─── Material provided

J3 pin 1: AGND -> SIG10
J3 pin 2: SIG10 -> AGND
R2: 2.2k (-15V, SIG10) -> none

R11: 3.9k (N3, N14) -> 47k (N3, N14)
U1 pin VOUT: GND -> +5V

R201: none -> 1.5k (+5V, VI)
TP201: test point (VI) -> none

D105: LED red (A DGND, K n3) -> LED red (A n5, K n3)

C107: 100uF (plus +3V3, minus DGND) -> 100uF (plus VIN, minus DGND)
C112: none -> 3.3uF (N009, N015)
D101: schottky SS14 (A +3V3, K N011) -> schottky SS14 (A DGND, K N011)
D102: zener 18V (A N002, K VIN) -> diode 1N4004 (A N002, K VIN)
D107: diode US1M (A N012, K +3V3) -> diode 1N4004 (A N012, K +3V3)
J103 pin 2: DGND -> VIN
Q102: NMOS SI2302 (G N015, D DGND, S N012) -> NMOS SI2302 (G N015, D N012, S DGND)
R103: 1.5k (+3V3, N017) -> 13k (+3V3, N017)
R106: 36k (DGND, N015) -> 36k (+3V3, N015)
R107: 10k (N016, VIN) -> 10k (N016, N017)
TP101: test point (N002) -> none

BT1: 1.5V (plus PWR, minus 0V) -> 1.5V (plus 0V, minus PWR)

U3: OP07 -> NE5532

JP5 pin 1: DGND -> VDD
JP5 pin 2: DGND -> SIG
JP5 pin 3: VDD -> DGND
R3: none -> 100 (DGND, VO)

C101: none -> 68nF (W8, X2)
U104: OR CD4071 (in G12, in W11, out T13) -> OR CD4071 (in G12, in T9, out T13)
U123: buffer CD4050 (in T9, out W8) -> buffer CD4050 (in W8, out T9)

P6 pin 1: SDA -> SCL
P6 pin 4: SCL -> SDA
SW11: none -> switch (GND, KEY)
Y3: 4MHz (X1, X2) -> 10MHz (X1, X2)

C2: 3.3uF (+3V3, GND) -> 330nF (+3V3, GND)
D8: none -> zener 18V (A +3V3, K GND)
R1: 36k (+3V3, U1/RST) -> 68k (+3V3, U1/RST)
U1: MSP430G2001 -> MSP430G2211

──────

— Task details —
Wherever a line contains the string "DGND", copy that line from the data.

— Task answer —
D105: LED red (A DGND, K n3) -> LED red (A n5, K n3)
C107: 100uF (plus +3V3, minus DGND) -> 100uF (plus VIN, minus DGND)
D101: schottky SS14 (A +3V3, K N011) -> schottky SS14 (A DGND, K N011)
J103 pin 2: DGND -> VIN
Q102: NMOS SI2302 (G N015, D DGND, S N012) -> NMOS SI2302 (G N015, D N012, S DGND)
R106: 36k (DGND, N015) -> 36k (+3V3, N015)
JP5 pin 1: DGND -> VDD
JP5 pin 2: DGND -> SIG
JP5 pin 3: VDD -> DGND
R3: none -> 100 (DGND, VO)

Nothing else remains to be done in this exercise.